- _WHAT YOU ARE ASKED TO DO_
Reproduce all of the material below verbatim, keeping every word, bracket, coordinate, and line break unchanged.

- _DATA TO USE_
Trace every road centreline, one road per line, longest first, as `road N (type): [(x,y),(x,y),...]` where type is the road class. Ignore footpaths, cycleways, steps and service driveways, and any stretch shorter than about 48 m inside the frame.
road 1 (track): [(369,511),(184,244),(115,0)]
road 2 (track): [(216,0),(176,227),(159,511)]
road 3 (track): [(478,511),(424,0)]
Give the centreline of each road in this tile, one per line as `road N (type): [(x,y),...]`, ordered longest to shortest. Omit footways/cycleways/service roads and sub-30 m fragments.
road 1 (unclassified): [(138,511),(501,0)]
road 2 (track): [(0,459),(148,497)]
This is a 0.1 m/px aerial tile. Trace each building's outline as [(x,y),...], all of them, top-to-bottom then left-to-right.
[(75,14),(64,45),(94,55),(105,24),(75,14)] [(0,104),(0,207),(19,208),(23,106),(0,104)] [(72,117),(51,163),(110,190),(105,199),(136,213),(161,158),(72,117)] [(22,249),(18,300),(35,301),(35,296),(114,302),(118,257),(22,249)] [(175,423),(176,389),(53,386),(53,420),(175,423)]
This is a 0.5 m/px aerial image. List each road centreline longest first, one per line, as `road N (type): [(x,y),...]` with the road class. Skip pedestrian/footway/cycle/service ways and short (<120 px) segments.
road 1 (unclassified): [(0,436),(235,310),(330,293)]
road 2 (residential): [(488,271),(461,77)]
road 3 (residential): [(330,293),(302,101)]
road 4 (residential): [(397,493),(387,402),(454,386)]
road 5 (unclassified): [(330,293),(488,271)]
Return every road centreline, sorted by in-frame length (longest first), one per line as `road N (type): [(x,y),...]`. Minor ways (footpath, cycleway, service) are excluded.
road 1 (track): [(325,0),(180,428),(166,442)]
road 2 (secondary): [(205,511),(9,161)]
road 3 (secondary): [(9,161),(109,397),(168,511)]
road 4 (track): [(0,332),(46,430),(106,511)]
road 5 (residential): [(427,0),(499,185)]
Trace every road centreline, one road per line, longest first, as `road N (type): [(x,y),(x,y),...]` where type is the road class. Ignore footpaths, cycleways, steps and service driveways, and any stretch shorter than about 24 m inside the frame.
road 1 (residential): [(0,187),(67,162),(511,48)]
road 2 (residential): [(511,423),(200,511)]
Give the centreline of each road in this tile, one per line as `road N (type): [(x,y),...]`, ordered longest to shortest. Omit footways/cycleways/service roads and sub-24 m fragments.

- _COMPLETED EXERCISE_
Trace every road centreline, one road per line, longest first, as `road N (type): [(x,y),(x,y),...]` where type is the road class. Ignore footpaths, cycleways, steps and service driveways, and any stretch shorter than about 48 m inside the frame.
road 1 (track): [(369,511),(184,244),(115,0)]
road 2 (track): [(216,0),(176,227),(159,511)]
road 3 (track): [(478,511),(424,0)]
Give the centreline of each road in this tile, one per line as `road N (type): [(x,y),...]`, ordered longest to shortest. Omit footways/cycleways/service roads and sub-30 m fragments.
road 1 (unclassified): [(138,511),(501,0)]
road 2 (track): [(0,459),(148,497)]
This is a 0.1 m/px aerial tile. Trace each building's outline as [(x,y),...], all of them, top-to-bottom then left-to-right.
[(75,14),(64,45),(94,55),(105,24),(75,14)] [(0,104),(0,207),(19,208),(23,106),(0,104)] [(72,117),(51,163),(110,190),(105,199),(136,213),(161,158),(72,117)] [(22,249),(18,300),(35,301),(35,296),(114,302),(118,257),(22,249)] [(175,423),(176,389),(53,386),(53,420),(175,423)]
This is a 0.5 m/px aerial image. List each road centreline longest first, one per line, as `road N (type): [(x,y),...]` with the road class. Skip pedestrian/footway/cycle/service ways and short (<120 px) segments.
road 1 (unclassified): [(0,436),(235,310),(330,293)]
road 2 (residential): [(488,271),(461,77)]
road 3 (residential): [(330,293),(302,101)]
road 4 (residential): [(397,493),(387,402),(454,386)]
road 5 (unclassified): [(330,293),(488,271)]
Return every road centreline, sorted by in-frame length (longest first), one per line as `road N (type): [(x,y),...]`. Minor ways (footpath, cycleway, service) are excluded.
road 1 (track): [(325,0),(180,428),(166,442)]
road 2 (secondary): [(205,511),(9,161)]
road 3 (secondary): [(9,161),(109,397),(168,511)]
road 4 (track): [(0,332),(46,430),(106,511)]
road 5 (residential): [(427,0),(499,185)]
Trace every road centreline, one road per line, longest first, as `road N (type): [(x,y),(x,y),...]` where type is the road class. Ignore footpaths, cycleways, steps and service driveways, and any stretch shorter than about 24 m inside the frame.
road 1 (residential): [(0,187),(67,162),(511,48)]
road 2 (residential): [(511,423),(200,511)]
Give the centreline of each road in this tile, one per line as `road N (type): [(x,y),...]`, ordered longest to shortest. Omit footways/cycleways/service roads and sub-24 m fragments.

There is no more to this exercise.